Description of the task:
Only certain lines below are wanted: those starting at the line containing "blue cross: (38, 31) -> (25, 37), moved" and ending at the line containing "cyan pentagon: (217, 275)", both included, each retyped exactly.

Data extracts:
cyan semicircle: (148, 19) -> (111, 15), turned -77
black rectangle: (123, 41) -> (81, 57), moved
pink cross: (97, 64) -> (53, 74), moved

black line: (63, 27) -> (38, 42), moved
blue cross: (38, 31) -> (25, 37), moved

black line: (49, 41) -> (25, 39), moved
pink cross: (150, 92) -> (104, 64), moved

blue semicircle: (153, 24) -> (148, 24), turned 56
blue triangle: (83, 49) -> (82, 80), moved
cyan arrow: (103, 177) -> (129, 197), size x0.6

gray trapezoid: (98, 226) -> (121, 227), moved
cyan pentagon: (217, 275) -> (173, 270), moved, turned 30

---

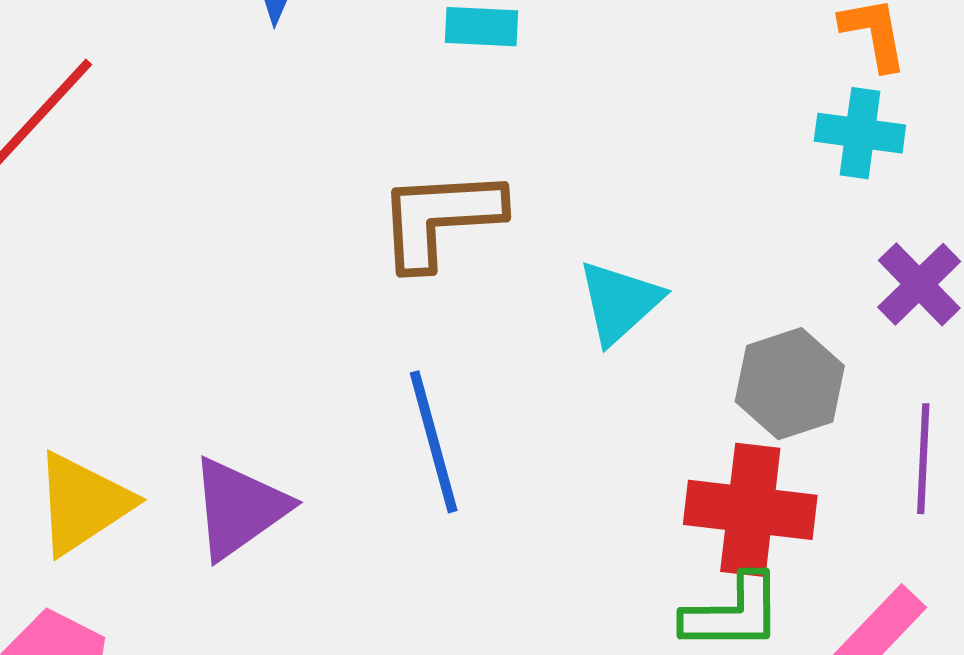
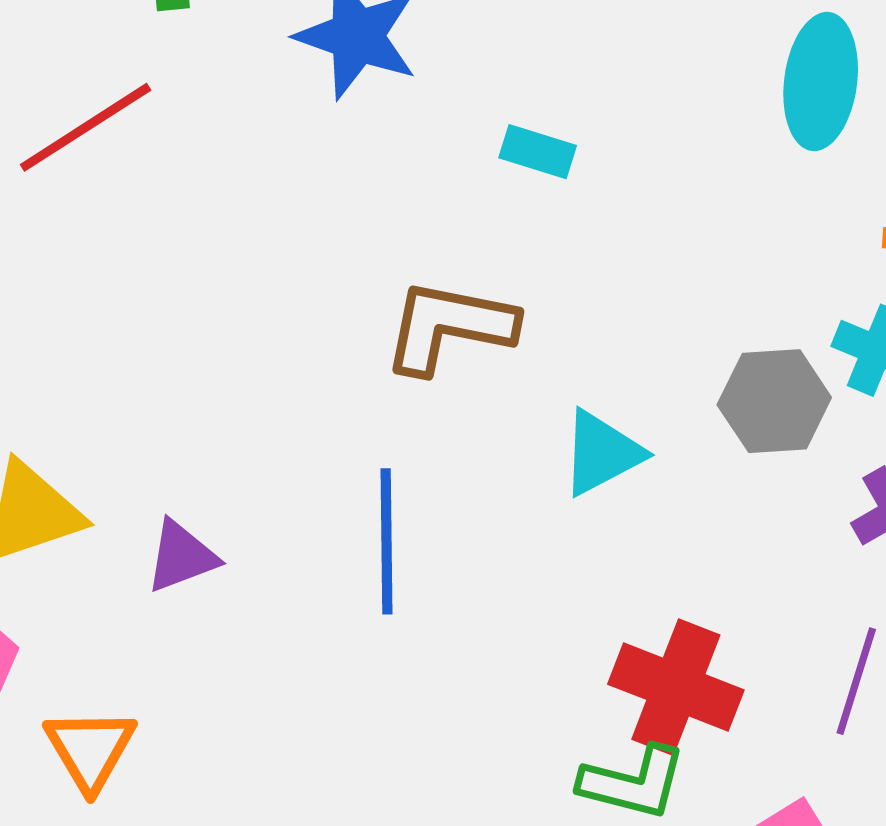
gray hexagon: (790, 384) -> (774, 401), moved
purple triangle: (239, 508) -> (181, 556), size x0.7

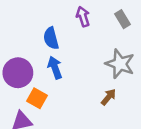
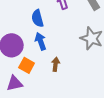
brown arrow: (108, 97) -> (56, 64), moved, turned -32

Answer for this exercise:
blue cross: (38, 31) -> (25, 37), moved

black line: (49, 41) -> (25, 39), moved
pink cross: (150, 92) -> (104, 64), moved

blue semicircle: (153, 24) -> (148, 24), turned 56
blue triangle: (83, 49) -> (82, 80), moved
cyan arrow: (103, 177) -> (129, 197), size x0.6

gray trapezoid: (98, 226) -> (121, 227), moved
cyan pentagon: (217, 275) -> (173, 270), moved, turned 30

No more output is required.